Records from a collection
━━━━━━
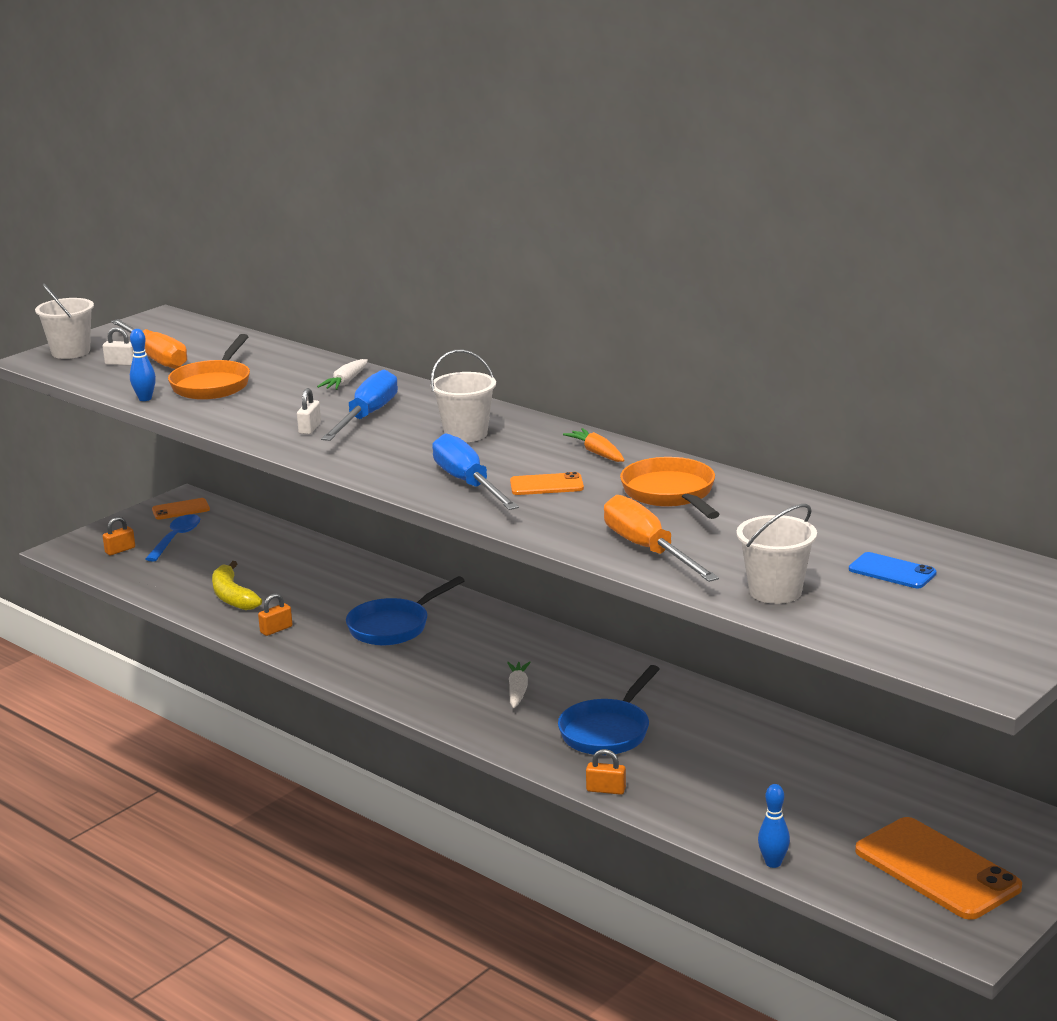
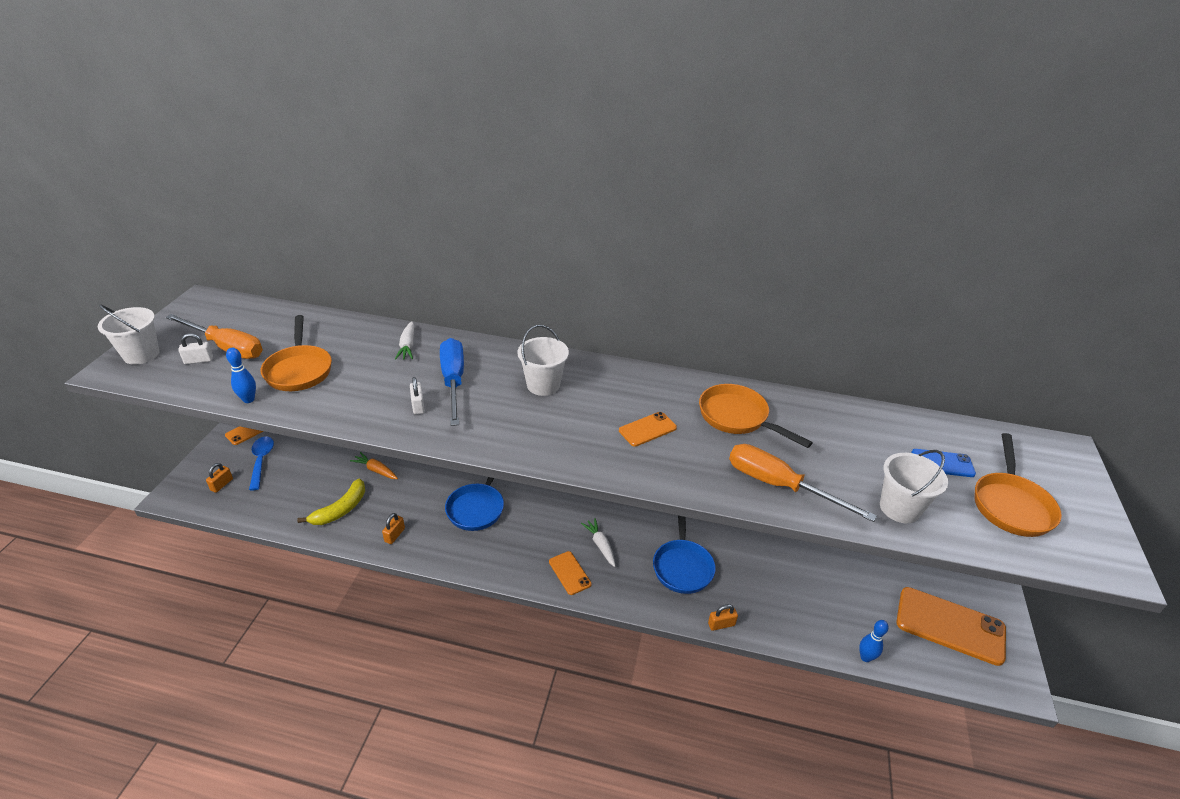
camera: 30 degrees left, 15 degrees up
(232, 596) = (340, 509): yellow banana -> yellow banana turned 90 degrees counterclockwise
(455, 705) = (569, 573): none -> orange phone
(468, 483) = (591, 442): blue screwdriver -> none
(597, 453) = (651, 385): orange carrot -> orange carrot (376, 470)
(931, 616) = (1010, 505): none -> orange pan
━━━━━━
> **Aim of the task**
The answer should consist only of the lines from the one with "(455, 705) = (569, 573): none -> orange phone" to the final line of the records above, retyped word for word.

> **Result of this task**
(455, 705) = (569, 573): none -> orange phone
(468, 483) = (591, 442): blue screwdriver -> none
(597, 453) = (651, 385): orange carrot -> orange carrot (376, 470)
(931, 616) = (1010, 505): none -> orange pan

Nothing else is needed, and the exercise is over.